BEGIN Provided data
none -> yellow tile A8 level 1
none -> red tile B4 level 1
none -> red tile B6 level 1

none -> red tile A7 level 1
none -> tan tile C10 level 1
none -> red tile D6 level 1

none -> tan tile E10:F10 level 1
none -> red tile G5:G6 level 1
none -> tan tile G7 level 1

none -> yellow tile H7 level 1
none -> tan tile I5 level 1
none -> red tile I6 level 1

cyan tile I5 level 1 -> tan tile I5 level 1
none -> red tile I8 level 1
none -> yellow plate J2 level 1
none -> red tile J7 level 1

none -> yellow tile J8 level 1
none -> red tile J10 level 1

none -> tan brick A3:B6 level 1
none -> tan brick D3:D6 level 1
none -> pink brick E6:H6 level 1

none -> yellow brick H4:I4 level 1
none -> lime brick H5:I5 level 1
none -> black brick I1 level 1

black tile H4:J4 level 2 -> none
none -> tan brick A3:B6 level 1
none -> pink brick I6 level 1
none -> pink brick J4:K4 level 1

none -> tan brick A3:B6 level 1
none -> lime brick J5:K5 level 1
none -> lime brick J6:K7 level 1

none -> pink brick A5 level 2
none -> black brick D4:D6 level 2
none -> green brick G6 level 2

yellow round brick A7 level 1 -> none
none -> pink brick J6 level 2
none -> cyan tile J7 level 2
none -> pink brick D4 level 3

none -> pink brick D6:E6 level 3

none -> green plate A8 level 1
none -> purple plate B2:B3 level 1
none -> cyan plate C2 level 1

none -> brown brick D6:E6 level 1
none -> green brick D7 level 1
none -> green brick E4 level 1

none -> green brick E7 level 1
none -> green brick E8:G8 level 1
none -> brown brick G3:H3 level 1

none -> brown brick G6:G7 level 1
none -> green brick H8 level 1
END Provided data
Exercise aim: The answer should contain only the lines from the first line of the entries through the line holding "none -> red tile J7 level 1", each exactly as written.

Response:
none -> yellow tile A8 level 1
none -> red tile B4 level 1
none -> red tile B6 level 1

none -> red tile A7 level 1
none -> tan tile C10 level 1
none -> red tile D6 level 1

none -> tan tile E10:F10 level 1
none -> red tile G5:G6 level 1
none -> tan tile G7 level 1

none -> yellow tile H7 level 1
none -> tan tile I5 level 1
none -> red tile I6 level 1

cyan tile I5 level 1 -> tan tile I5 level 1
none -> red tile I8 level 1
none -> yellow plate J2 level 1
none -> red tile J7 level 1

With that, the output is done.